The entries below need to be transcribed exactly, without their images.

== Segment start ==

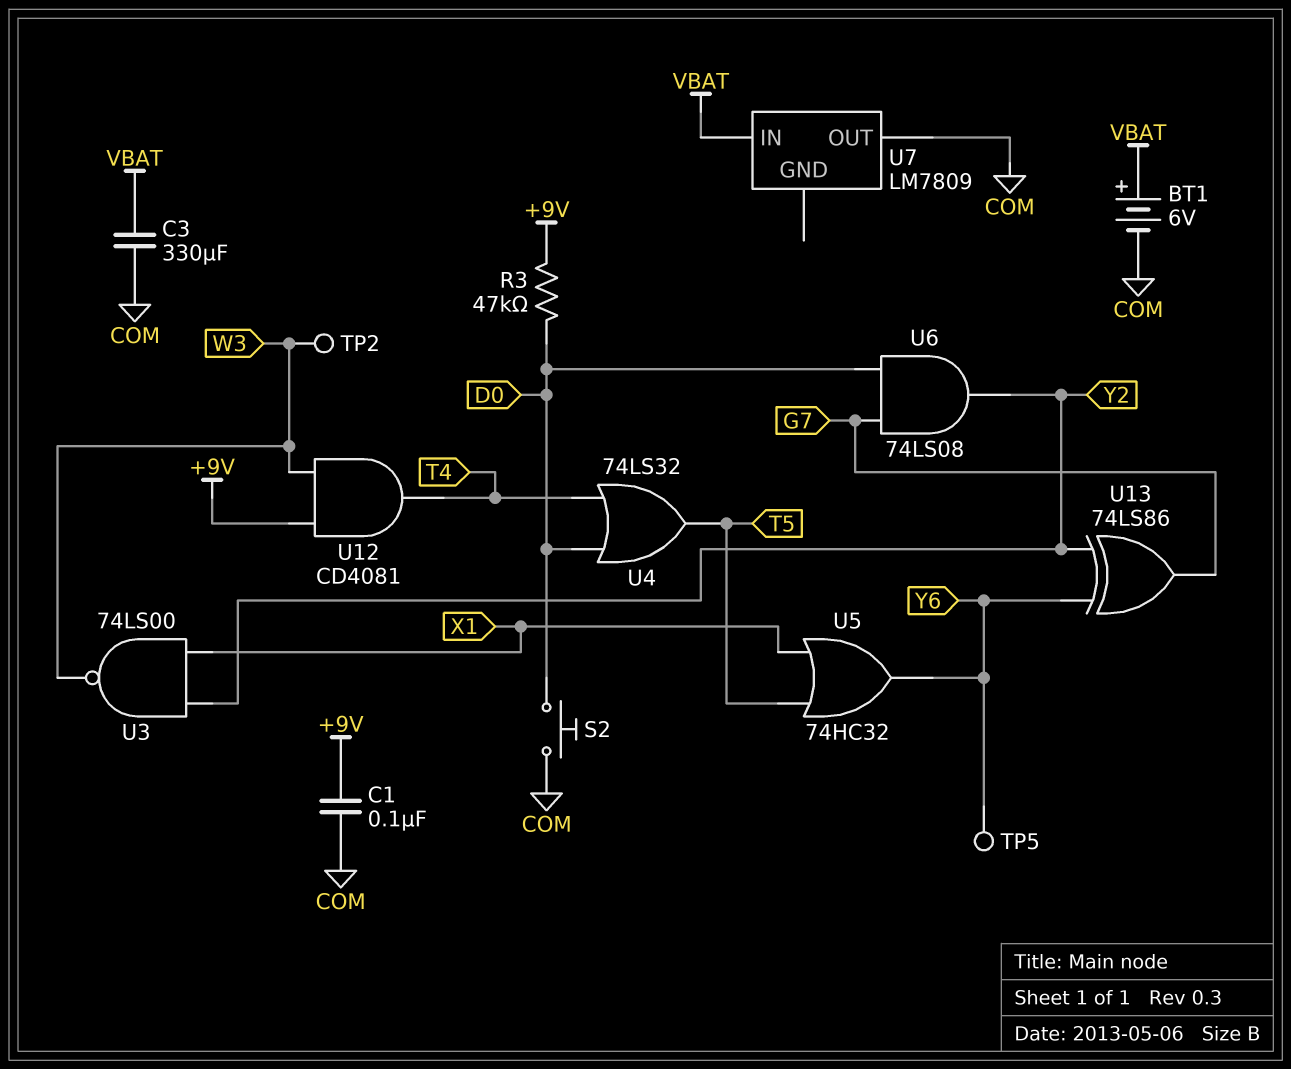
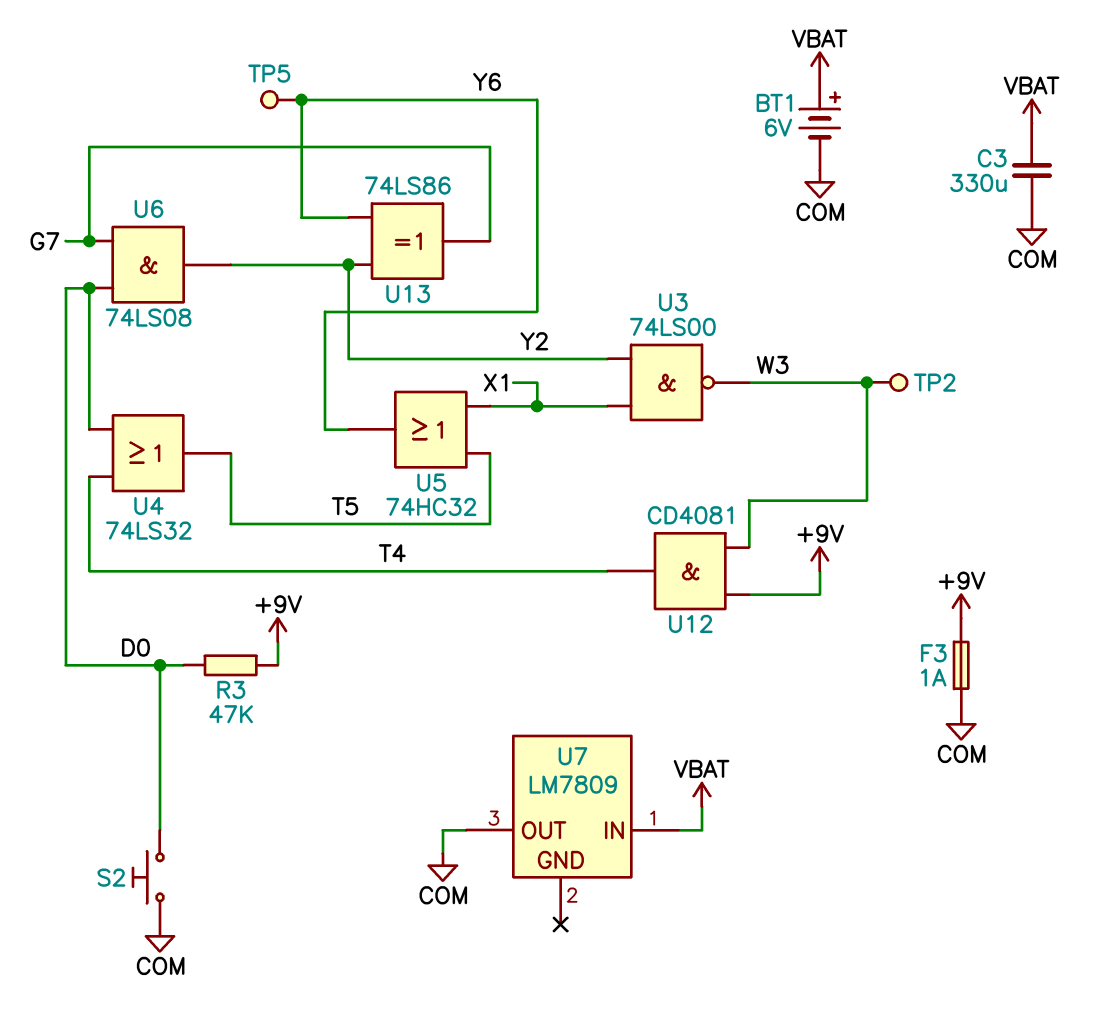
C1: 100nF (+9V, COM) -> none
F3: none -> 1A (+9V, COM)

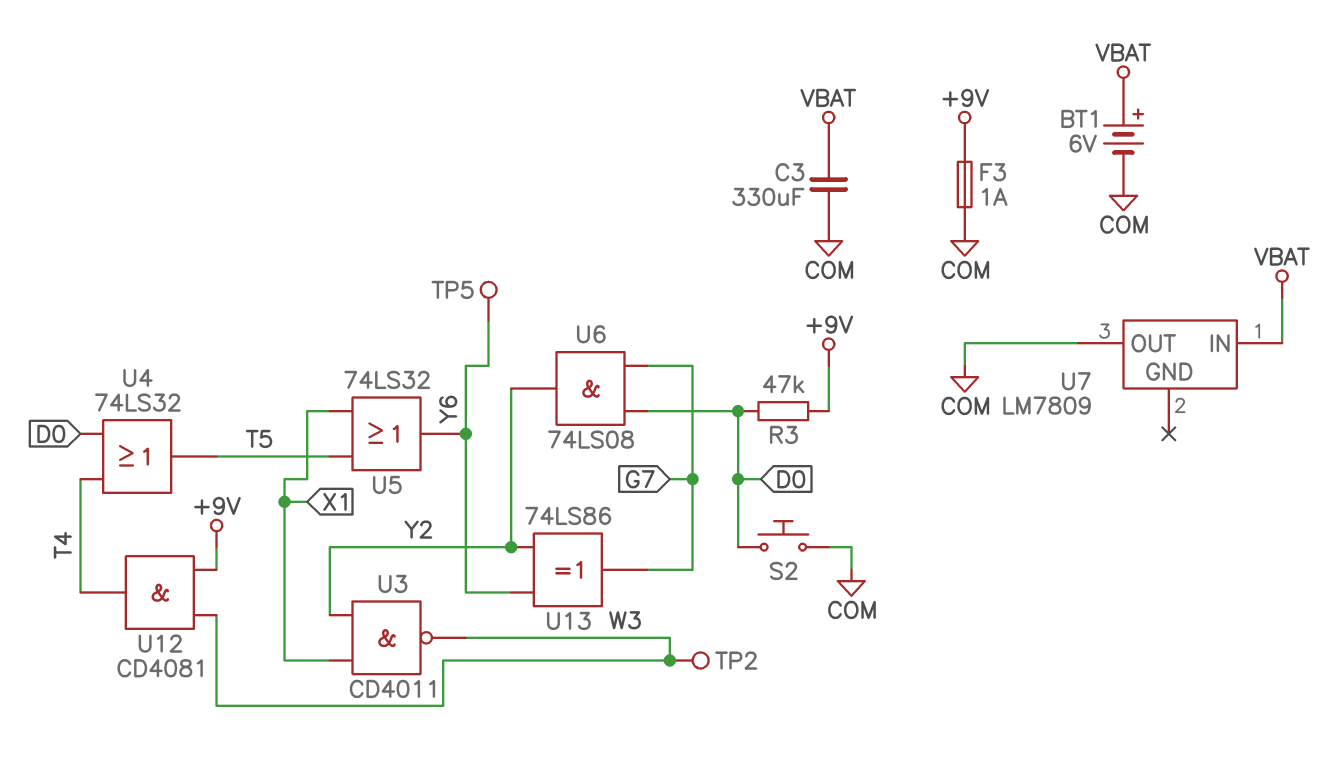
U3: NAND 74LS00 (in X1, in Y2, out W3) -> NAND CD4011 (in X1, in Y2, out W3)
U5: OR 74HC32 (in T5, in X1, out Y6) -> OR 74LS32 (in T5, in X1, out Y6)

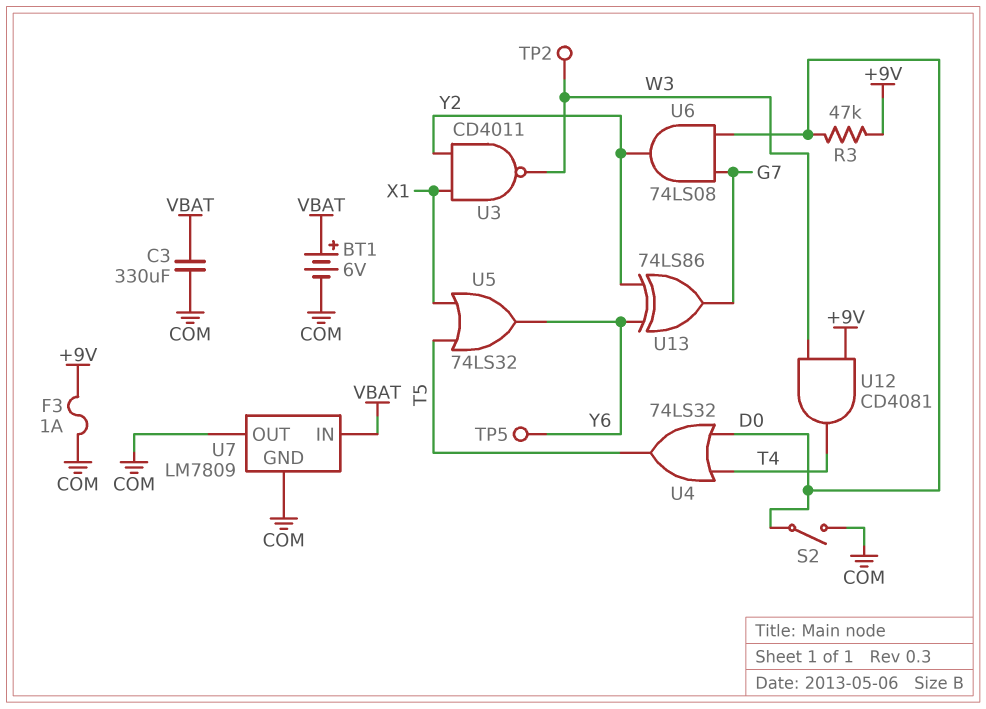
S2: button (COM, D0) -> switch (COM, D0)
U7 pin GND: none -> COM

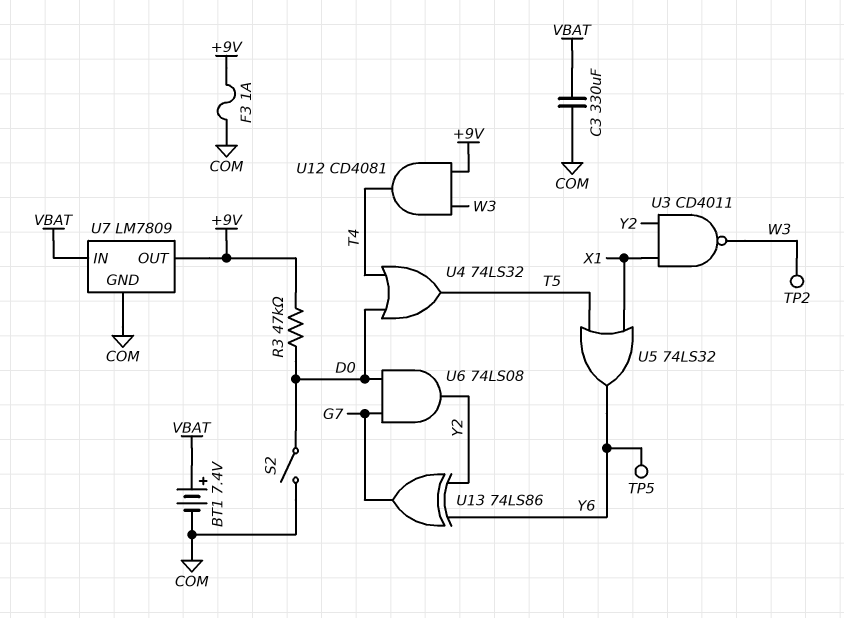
BT1: 6V (plus VBAT, minus COM) -> 7.4V (plus VBAT, minus COM)
U7 pin OUT: COM -> +9V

== Segment end ==

**Written answer:**
C1: 100nF (+9V, COM) -> none
F3: none -> 1A (+9V, COM)

U3: NAND 74LS00 (in X1, in Y2, out W3) -> NAND CD4011 (in X1, in Y2, out W3)
U5: OR 74HC32 (in T5, in X1, out Y6) -> OR 74LS32 (in T5, in X1, out Y6)

S2: button (COM, D0) -> switch (COM, D0)
U7 pin GND: none -> COM

BT1: 6V (plus VBAT, minus COM) -> 7.4V (plus VBAT, minus COM)
U7 pin OUT: COM -> +9V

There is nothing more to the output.